PROBLEM STATEMENT
Would you please output the lines of the data below from the one containing "(157, 365) = (246, 103): purple" to the end, exactly and with nothing added?

============================================================

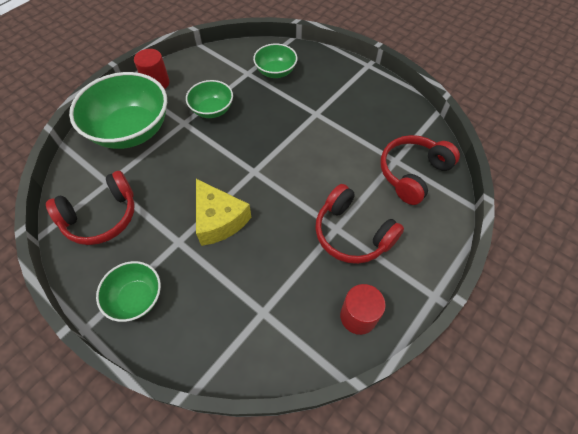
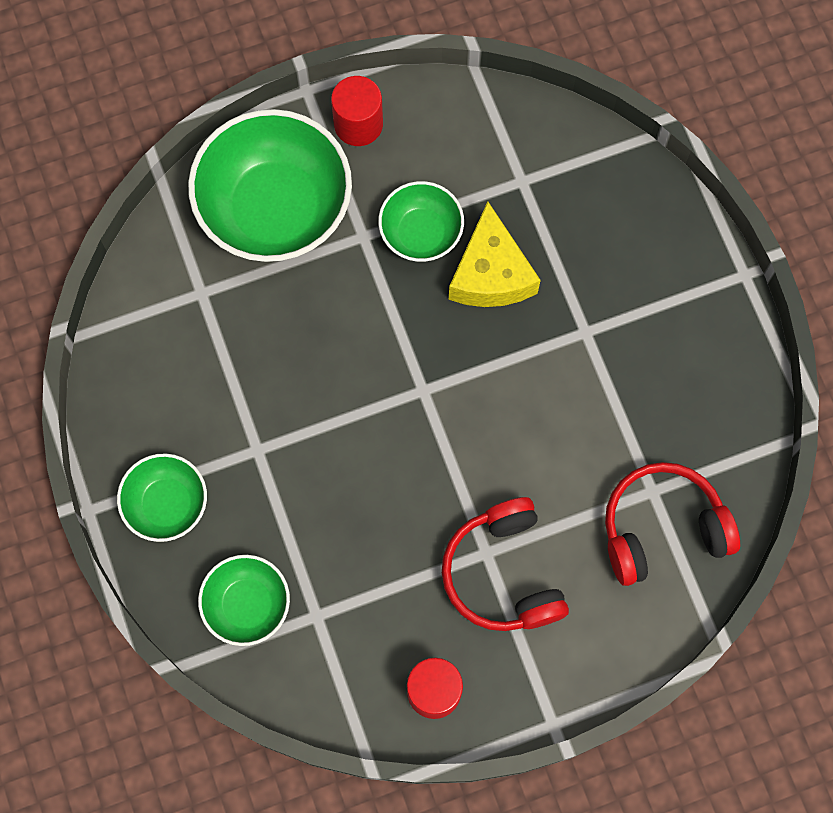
camera: 30 degrees right, 15 degrees up
(101, 217) = (170, 350): red headphones -> none
(219, 220) = (329, 446): yellow cheese -> yellow cheese (491, 273)
(275, 72) = (571, 204): green bowl -> green bowl (247, 605)

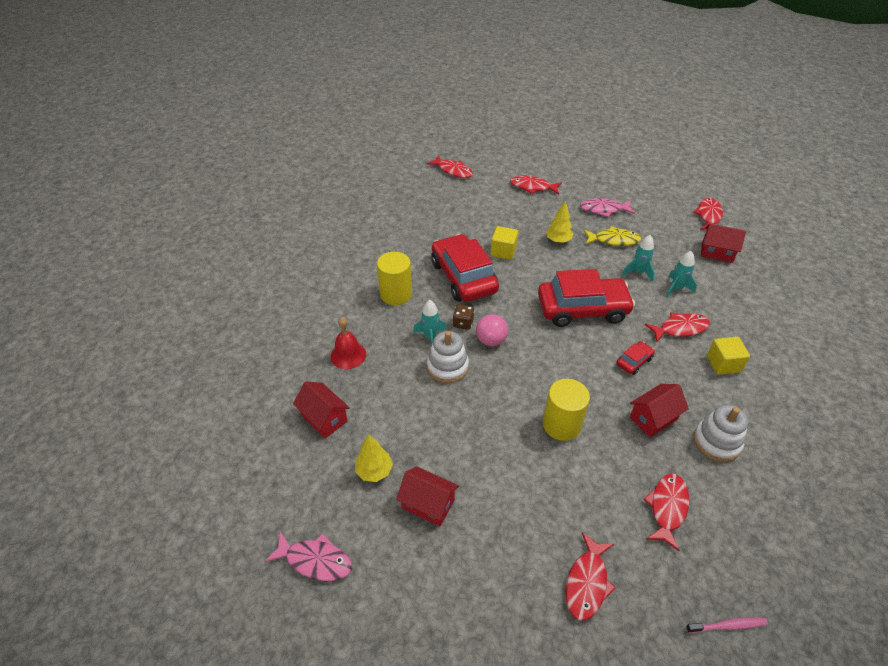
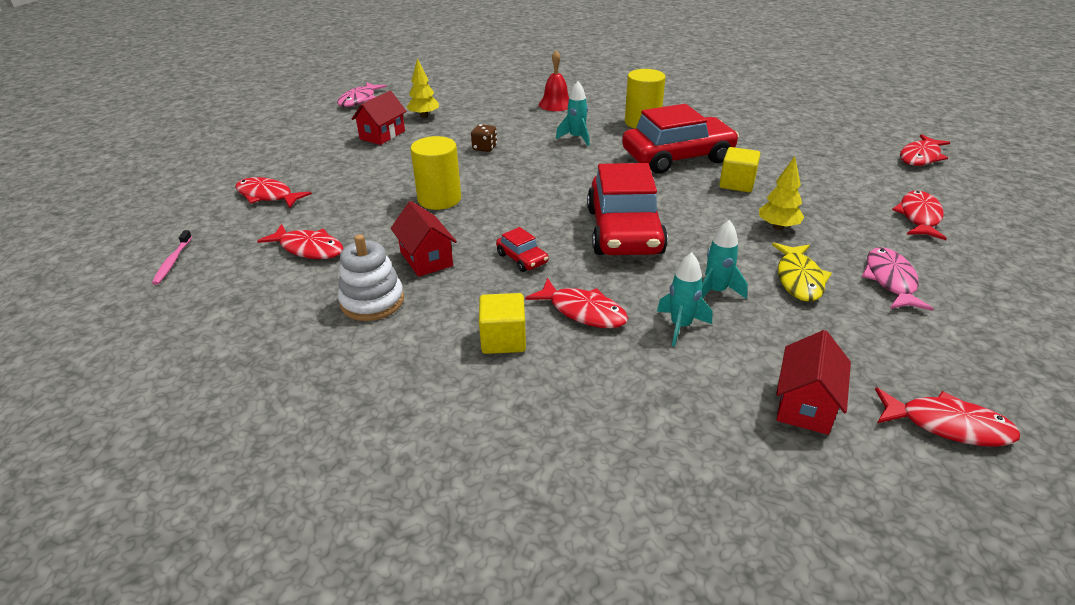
camera: 95 degrees right, 10 degrees down
(324, 418) = (484, 98): red house -> none
(447, 367) = (533, 145): white stacking toy -> none
(463, 323) = (597, 154): brown dice -> brown dice (484, 148)
(491, 340) = (569, 168): pink ball -> none
(680, 328) = (583, 311): red fish -> red fish turned 45 degrees counterclockwise

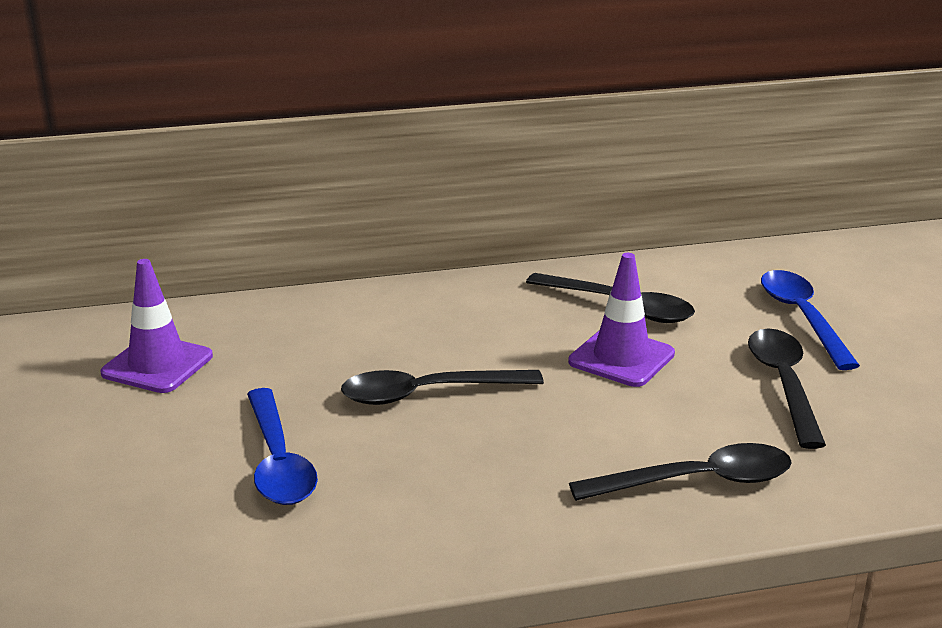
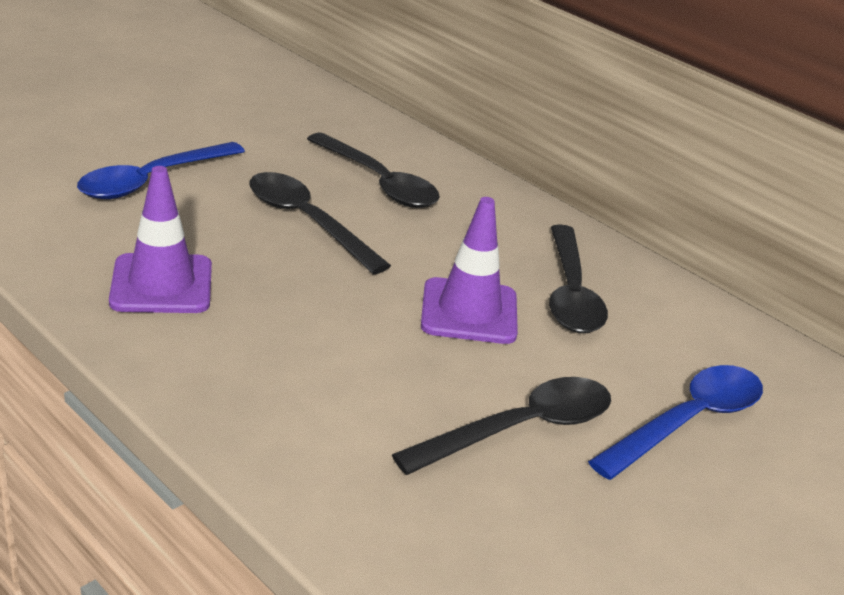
camera: 55 degrees right, 5 degrees up
(157, 365) = (246, 103): purple traffic cone -> purple traffic cone (161, 284)
(698, 481) = (277, 399): black spoon -> black spoon (379, 183)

============================================================

WRITTEN REPLY
(157, 365) = (246, 103): purple traffic cone -> purple traffic cone (161, 284)
(698, 481) = (277, 399): black spoon -> black spoon (379, 183)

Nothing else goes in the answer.